-- begin --

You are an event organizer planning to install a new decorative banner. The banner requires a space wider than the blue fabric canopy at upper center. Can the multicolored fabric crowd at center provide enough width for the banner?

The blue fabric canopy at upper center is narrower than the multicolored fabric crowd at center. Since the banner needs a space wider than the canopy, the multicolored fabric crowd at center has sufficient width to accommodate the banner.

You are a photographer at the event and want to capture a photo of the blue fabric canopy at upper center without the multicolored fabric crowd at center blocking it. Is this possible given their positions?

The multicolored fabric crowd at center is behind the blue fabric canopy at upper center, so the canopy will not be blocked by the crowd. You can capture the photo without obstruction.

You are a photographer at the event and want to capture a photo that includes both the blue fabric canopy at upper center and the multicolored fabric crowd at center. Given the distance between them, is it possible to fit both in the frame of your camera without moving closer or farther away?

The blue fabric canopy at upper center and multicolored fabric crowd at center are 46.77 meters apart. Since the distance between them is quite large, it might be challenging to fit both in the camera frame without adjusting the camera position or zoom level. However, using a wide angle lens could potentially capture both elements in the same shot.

-- end --
-- begin --

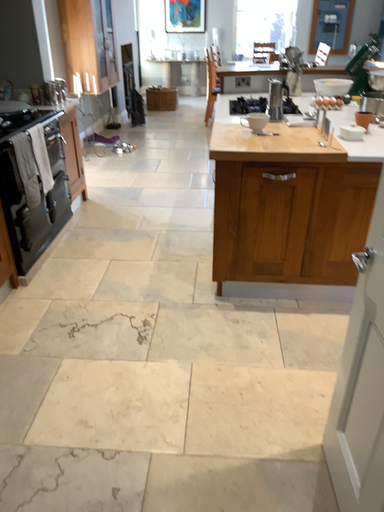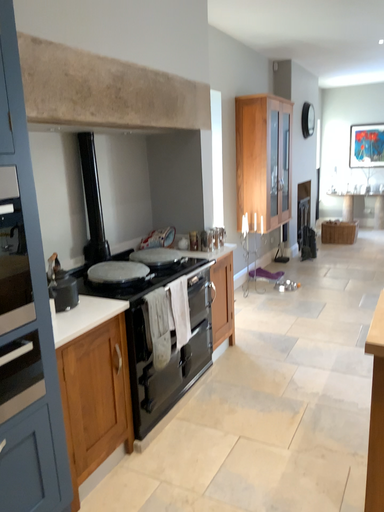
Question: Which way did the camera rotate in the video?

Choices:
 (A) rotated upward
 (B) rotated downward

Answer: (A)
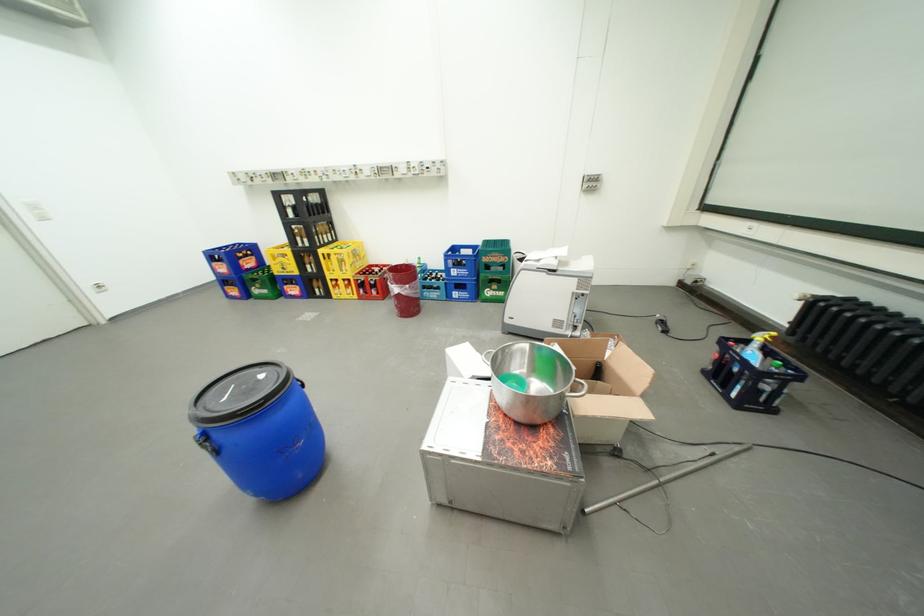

-- end --

» JOB: Can you quote the records verbatim, everything from the line containing "given their positions?" down to the line containing "or farther away?", with both of those lines included?

» OUTPUT OF THE TASK:
You are a photographer at the event and want to capture a photo of the blue fabric canopy at upper center without the multicolored fabric crowd at center blocking it. Is this possible given their positions?

The multicolored fabric crowd at center is behind the blue fabric canopy at upper center, so the canopy will not be blocked by the crowd. You can capture the photo without obstruction.

You are a photographer at the event and want to capture a photo that includes both the blue fabric canopy at upper center and the multicolored fabric crowd at center. Given the distance between them, is it possible to fit both in the frame of your camera without moving closer or farther away?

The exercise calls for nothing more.